Data for this exercise –

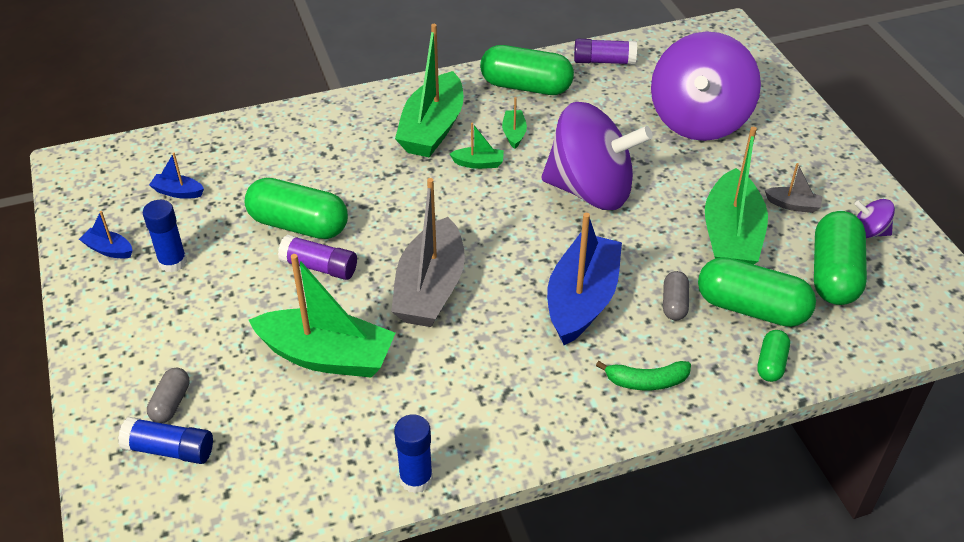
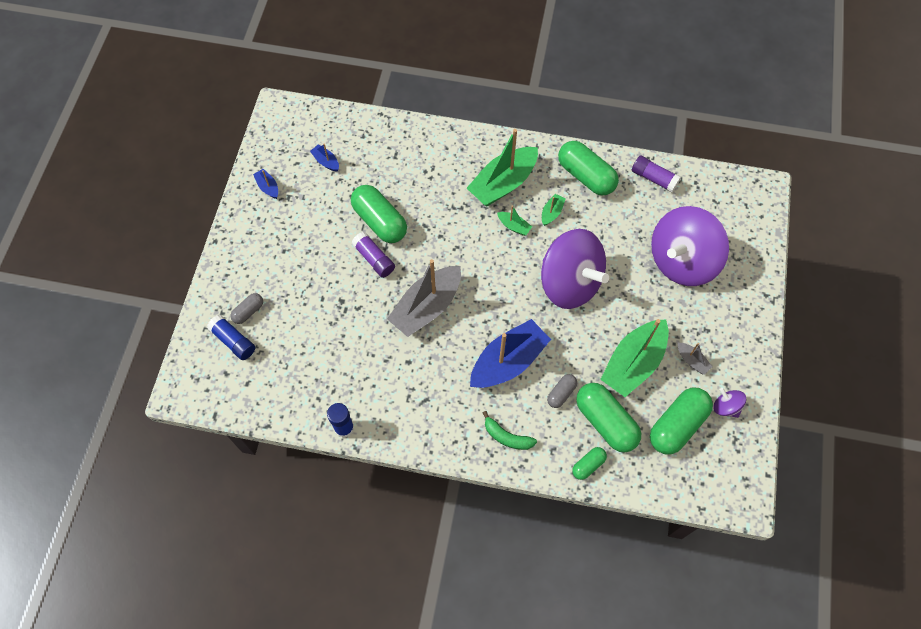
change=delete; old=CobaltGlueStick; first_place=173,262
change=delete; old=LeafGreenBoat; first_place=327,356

...

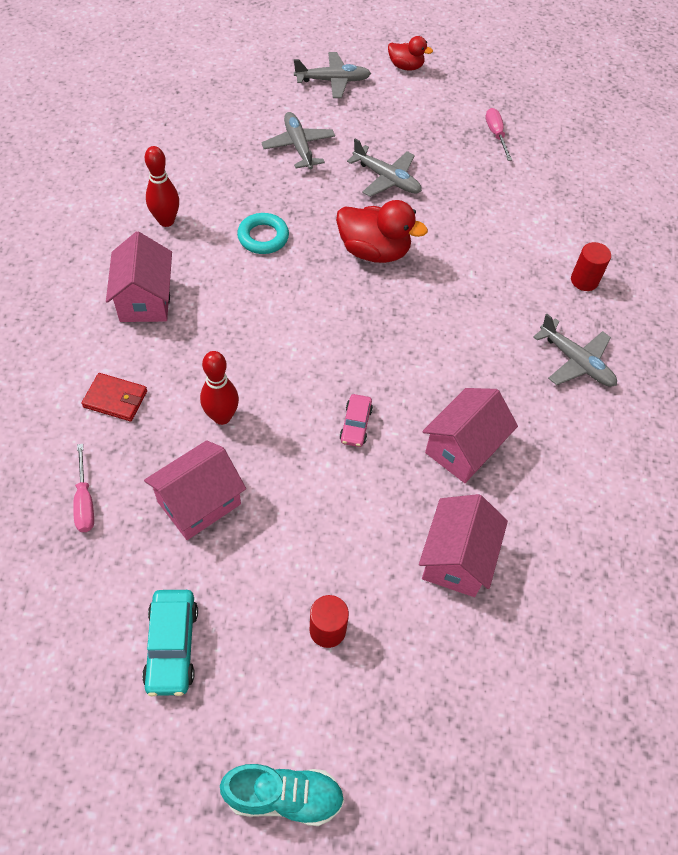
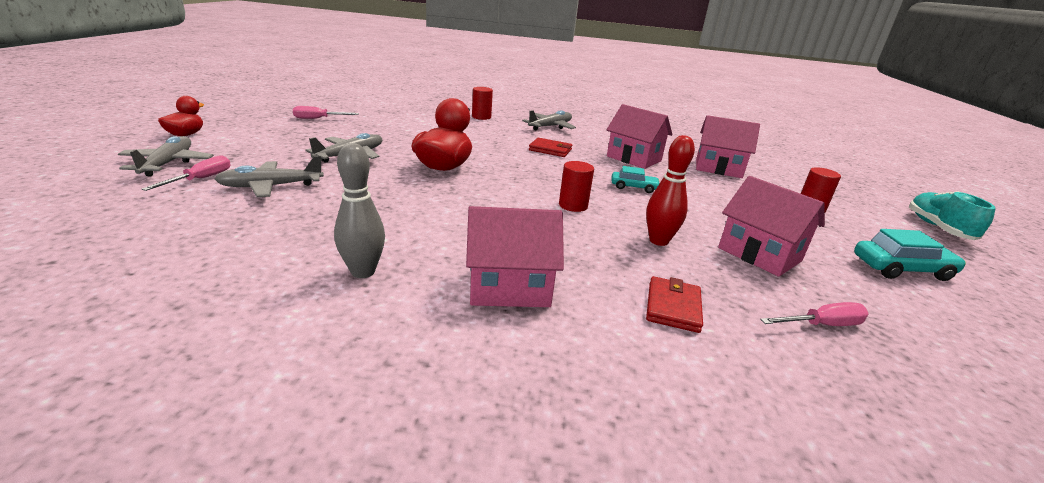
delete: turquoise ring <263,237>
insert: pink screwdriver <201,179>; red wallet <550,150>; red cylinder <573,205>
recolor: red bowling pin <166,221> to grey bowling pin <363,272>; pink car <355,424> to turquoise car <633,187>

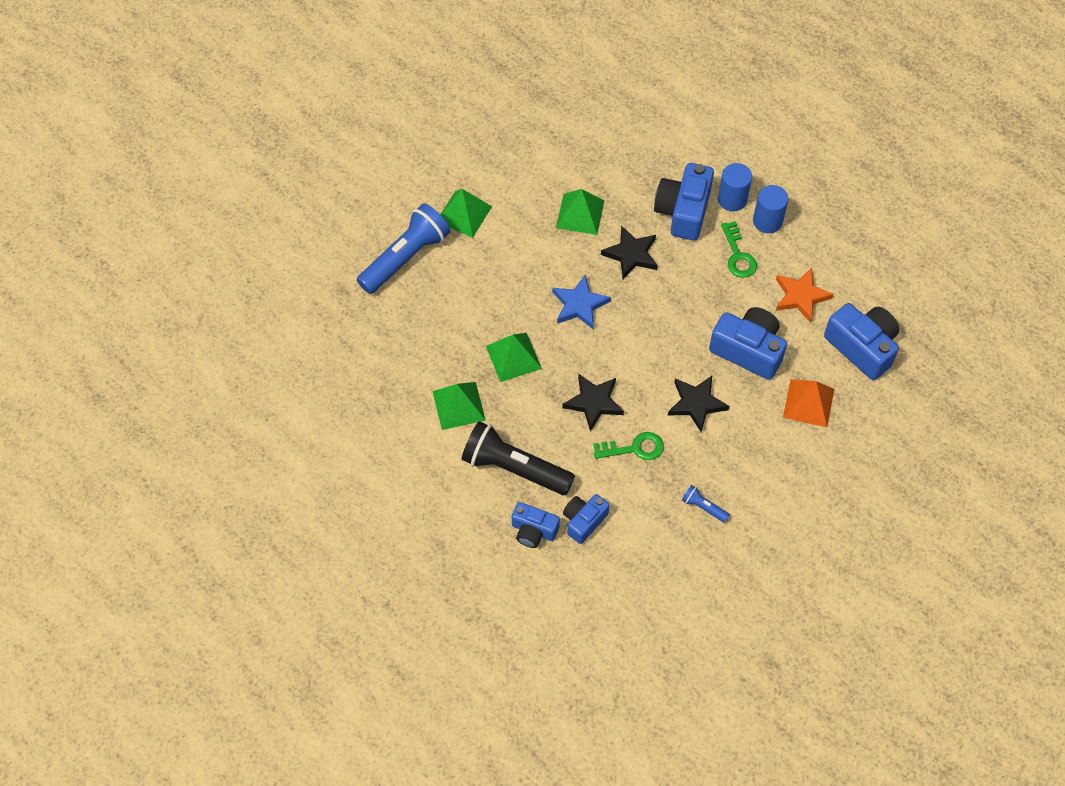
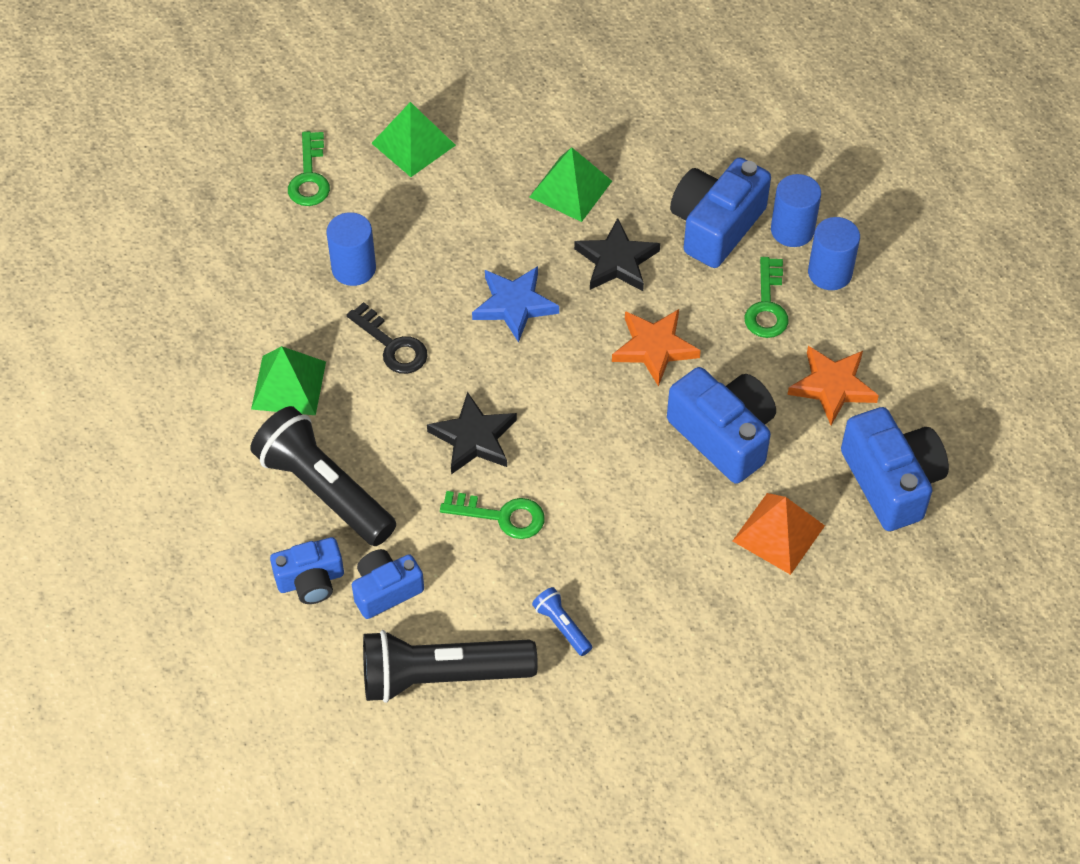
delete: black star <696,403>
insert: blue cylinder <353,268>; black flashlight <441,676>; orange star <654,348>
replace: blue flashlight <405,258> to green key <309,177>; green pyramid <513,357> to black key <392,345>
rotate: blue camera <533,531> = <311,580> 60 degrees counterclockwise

Work item –
Retype, exactly and in full, the lines above from the one containing "delete: turquoise ring <263,237>" through the one containing "insert: pink screwdriver".

Exercise answer –
delete: turquoise ring <263,237>
insert: pink screwdriver <201,179>; red wallet <550,150>; red cylinder <573,205>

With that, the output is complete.